ASSIGNMENT
Search the records for the word "moved" and copy each line in which it appears.

(Source records)
Start of Block
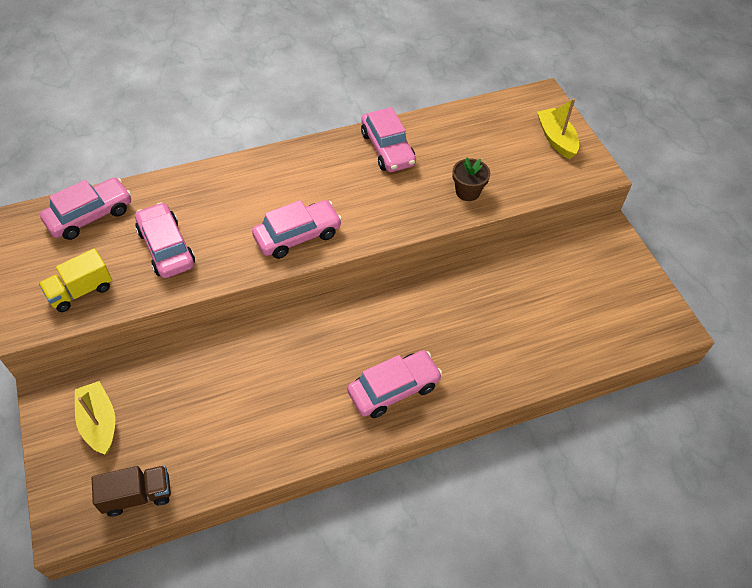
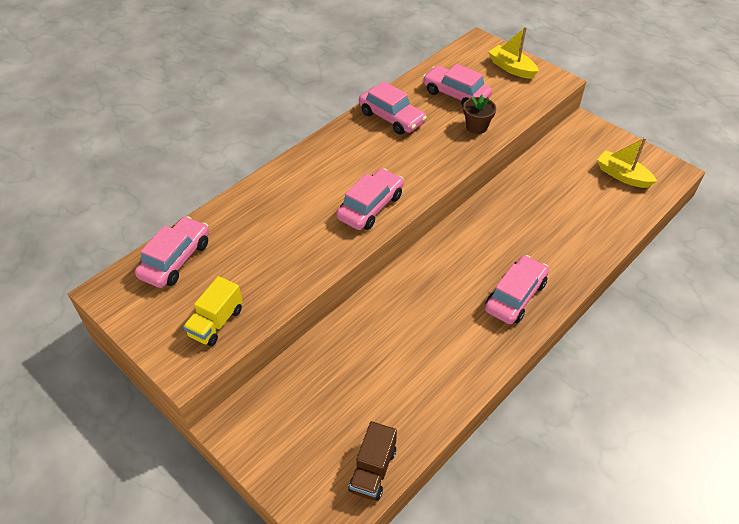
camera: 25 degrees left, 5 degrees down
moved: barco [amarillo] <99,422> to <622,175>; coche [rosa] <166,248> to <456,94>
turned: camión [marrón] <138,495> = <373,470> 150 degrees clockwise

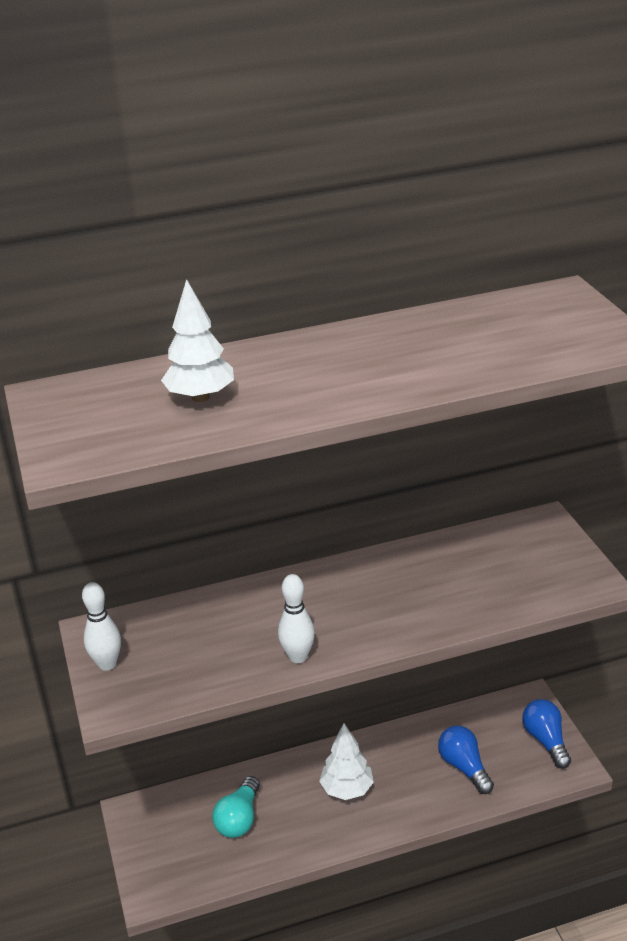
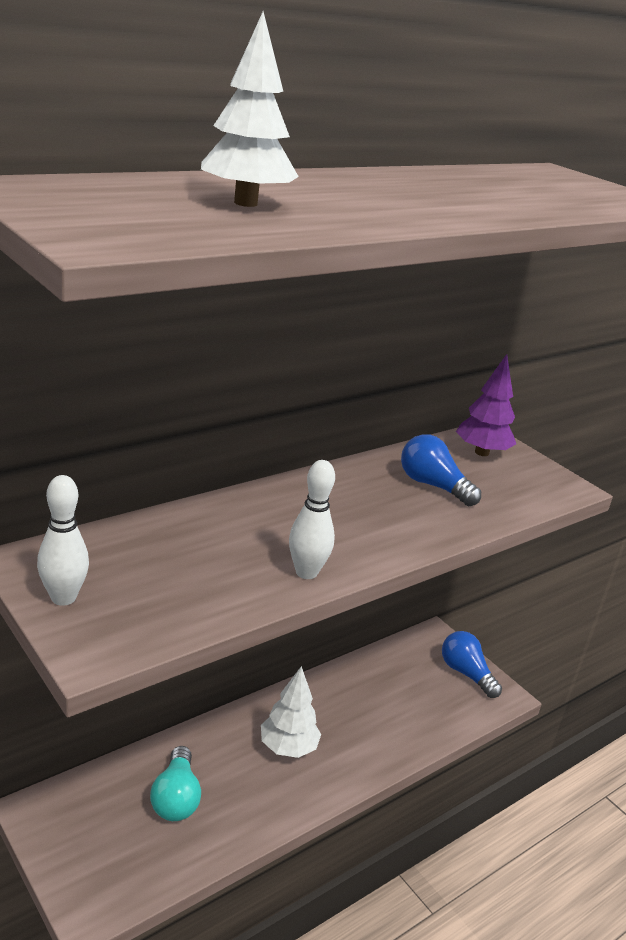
camera: 25 degrees left, 5 degrees down
added: árbol [morado] <481,452>
moved: bombilla [azul] <464,767> to <433,485>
End of Block
REPLY TO THE EXERCISE
moved: barco [amarillo] <99,422> to <622,175>; coche [rosa] <166,248> to <456,94>
moved: bombilla [azul] <464,767> to <433,485>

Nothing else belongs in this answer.